=== Section Start ===

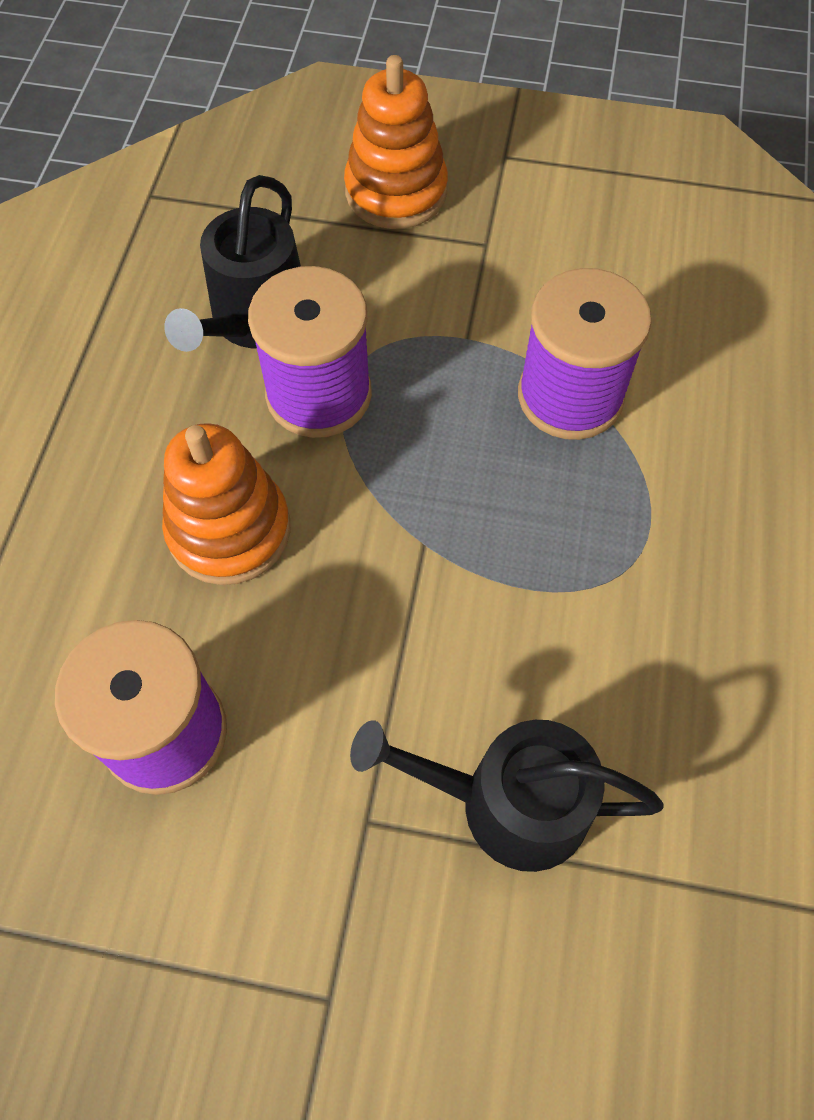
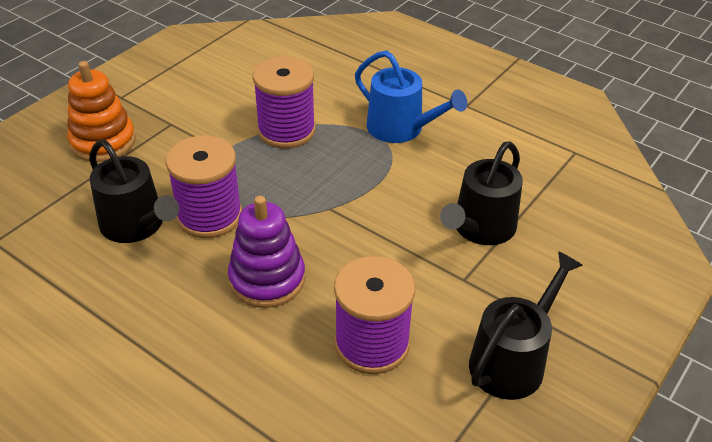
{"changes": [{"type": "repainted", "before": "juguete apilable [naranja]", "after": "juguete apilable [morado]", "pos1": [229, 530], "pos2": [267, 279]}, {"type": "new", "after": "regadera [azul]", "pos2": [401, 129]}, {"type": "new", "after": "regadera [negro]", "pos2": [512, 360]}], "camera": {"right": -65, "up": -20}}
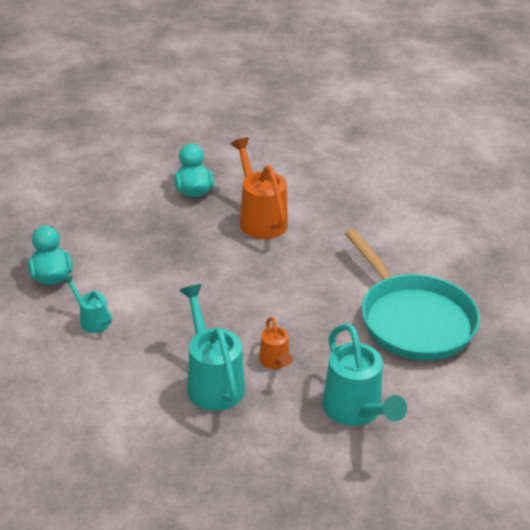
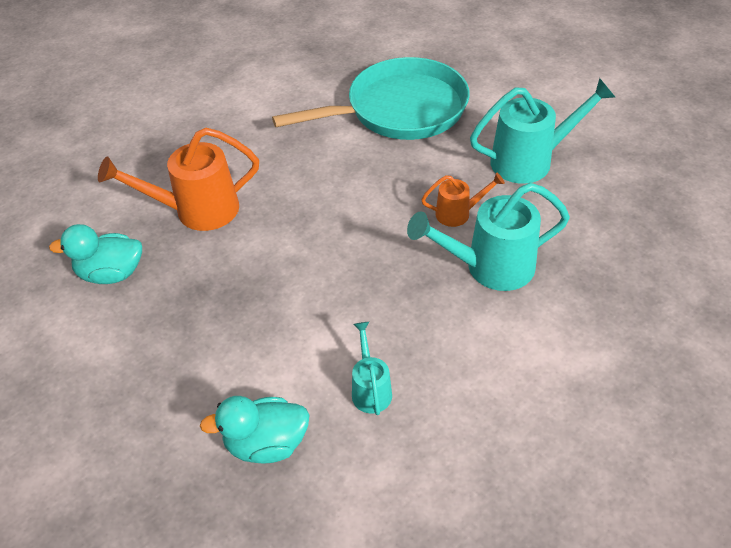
{"changes": [{"type": "rotated", "before": "regadera [turquesa]", "pos1": [91, 320], "pos2": [370, 389], "turn": 120}], "camera": {"right": -80, "up": 10}}
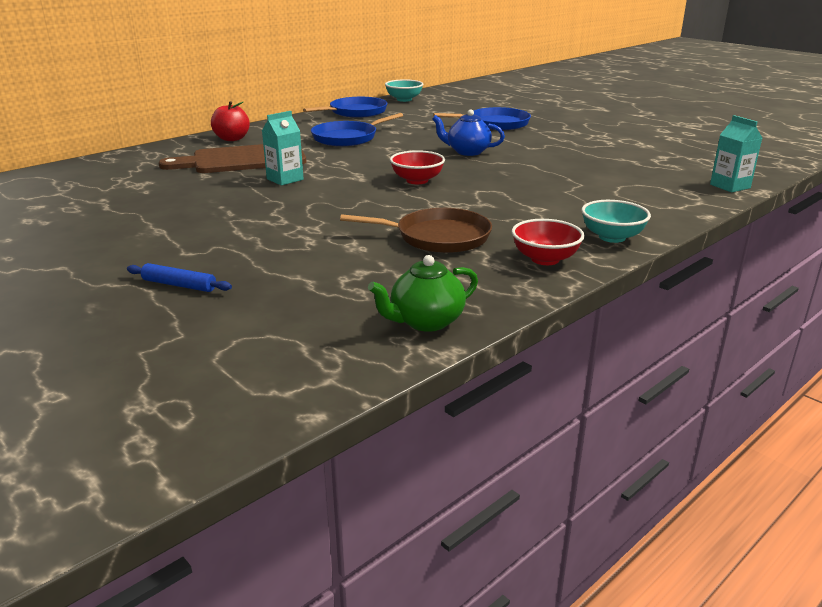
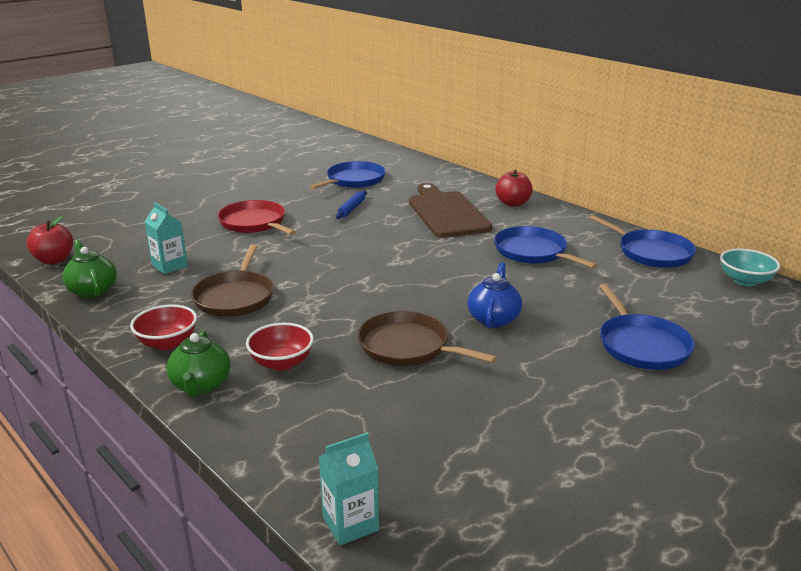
{"changes": [{"type": "shifted", "before": "cartón de leche [turquesa]", "pos1": [285, 179], "pos2": [170, 266]}, {"type": "shifted", "before": "cuenco [rojo]", "pos1": [417, 180], "pos2": [281, 363]}, {"type": "swapped", "before": "cuenco [turquesa]", "after": "tetera [verde]", "pos1": [612, 237], "pos2": [201, 385]}, {"type": "shifted", "before": "rodillo [azul]", "pos1": [179, 285], "pos2": [351, 209]}, {"type": "new", "after": "sartén [azul]", "pos2": [353, 180]}, {"type": "new", "after": "sartén [rojo]", "pos2": [254, 223]}, {"type": "new", "after": "manzana [rojo]", "pos2": [54, 260]}, {"type": "new", "after": "sartén [marrón]", "pos2": [408, 347]}], "camera": {"right": 90, "up": 0}}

=== Section End ===

- **WORK ITEM**
Please repeat the listing above word for word, with the pictures removed.

- **ANSWER FOR THE TASK**
{"changes": [{"type": "repainted", "before": "juguete apilable [naranja]", "after": "juguete apilable [morado]", "pos1": [229, 530], "pos2": [267, 279]}, {"type": "new", "after": "regadera [azul]", "pos2": [401, 129]}, {"type": "new", "after": "regadera [negro]", "pos2": [512, 360]}], "camera": {"right": -65, "up": -20}}
{"changes": [{"type": "rotated", "before": "regadera [turquesa]", "pos1": [91, 320], "pos2": [370, 389], "turn": 120}], "camera": {"right": -80, "up": 10}}
{"changes": [{"type": "shifted", "before": "cartón de leche [turquesa]", "pos1": [285, 179], "pos2": [170, 266]}, {"type": "shifted", "before": "cuenco [rojo]", "pos1": [417, 180], "pos2": [281, 363]}, {"type": "swapped", "before": "cuenco [turquesa]", "after": "tetera [verde]", "pos1": [612, 237], "pos2": [201, 385]}, {"type": "shifted", "before": "rodillo [azul]", "pos1": [179, 285], "pos2": [351, 209]}, {"type": "new", "after": "sartén [azul]", "pos2": [353, 180]}, {"type": "new", "after": "sartén [rojo]", "pos2": [254, 223]}, {"type": "new", "after": "manzana [rojo]", "pos2": [54, 260]}, {"type": "new", "after": "sartén [marrón]", "pos2": [408, 347]}], "camera": {"right": 90, "up": 0}}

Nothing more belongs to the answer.